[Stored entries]
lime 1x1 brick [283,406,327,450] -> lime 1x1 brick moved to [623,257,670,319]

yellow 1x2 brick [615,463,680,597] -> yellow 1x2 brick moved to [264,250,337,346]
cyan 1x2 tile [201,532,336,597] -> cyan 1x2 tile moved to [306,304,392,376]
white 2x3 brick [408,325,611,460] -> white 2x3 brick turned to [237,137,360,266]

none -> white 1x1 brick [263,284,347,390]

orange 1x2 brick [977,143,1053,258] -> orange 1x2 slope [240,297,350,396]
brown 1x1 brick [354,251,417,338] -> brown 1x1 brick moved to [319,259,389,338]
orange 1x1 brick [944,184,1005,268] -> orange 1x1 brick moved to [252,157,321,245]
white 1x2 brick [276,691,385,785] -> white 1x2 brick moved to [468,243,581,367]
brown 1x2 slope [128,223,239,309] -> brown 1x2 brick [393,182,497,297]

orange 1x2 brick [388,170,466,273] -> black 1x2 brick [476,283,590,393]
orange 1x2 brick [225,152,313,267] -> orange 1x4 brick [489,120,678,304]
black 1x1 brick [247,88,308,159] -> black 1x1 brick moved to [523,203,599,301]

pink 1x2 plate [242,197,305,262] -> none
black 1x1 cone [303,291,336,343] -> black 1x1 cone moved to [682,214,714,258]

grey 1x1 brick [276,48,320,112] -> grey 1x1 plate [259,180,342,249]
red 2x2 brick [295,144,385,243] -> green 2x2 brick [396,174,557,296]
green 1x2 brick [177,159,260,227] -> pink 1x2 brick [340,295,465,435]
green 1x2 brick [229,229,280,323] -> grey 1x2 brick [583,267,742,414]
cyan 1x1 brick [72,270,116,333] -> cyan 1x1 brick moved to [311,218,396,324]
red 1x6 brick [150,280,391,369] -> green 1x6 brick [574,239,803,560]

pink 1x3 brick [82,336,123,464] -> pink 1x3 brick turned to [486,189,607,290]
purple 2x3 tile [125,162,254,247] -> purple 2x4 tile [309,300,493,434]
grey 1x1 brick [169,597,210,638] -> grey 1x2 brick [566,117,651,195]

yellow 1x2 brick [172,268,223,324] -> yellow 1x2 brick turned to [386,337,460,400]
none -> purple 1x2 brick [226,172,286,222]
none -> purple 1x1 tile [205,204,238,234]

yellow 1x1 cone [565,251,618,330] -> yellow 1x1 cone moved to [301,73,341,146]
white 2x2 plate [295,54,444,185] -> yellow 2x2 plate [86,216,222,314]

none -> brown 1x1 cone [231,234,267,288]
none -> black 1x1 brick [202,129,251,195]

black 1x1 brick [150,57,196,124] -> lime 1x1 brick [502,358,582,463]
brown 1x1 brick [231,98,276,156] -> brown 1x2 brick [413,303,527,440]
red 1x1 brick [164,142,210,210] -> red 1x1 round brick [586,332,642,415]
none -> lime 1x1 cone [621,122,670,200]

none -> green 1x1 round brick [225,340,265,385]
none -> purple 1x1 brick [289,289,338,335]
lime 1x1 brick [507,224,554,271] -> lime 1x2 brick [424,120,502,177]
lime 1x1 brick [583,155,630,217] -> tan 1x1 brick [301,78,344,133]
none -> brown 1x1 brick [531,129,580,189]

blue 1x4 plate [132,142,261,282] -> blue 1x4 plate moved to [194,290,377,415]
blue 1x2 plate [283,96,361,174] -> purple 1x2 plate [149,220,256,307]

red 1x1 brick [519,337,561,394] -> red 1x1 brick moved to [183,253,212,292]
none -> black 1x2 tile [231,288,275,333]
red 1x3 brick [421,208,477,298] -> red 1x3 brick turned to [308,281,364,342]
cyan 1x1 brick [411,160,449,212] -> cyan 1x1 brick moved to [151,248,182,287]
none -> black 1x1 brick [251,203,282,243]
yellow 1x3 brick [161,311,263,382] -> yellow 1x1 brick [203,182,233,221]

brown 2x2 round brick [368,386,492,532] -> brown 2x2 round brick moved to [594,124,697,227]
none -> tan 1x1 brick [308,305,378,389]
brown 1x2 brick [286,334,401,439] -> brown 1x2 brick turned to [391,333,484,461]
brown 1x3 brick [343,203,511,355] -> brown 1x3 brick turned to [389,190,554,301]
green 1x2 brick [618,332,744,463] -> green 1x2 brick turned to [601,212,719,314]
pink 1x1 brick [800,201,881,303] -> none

* YOUR INSTRUCTIONS *
The expected answer is a number and nothing else: how many lines above include the word "grey".

* ANSWER SECTION *
3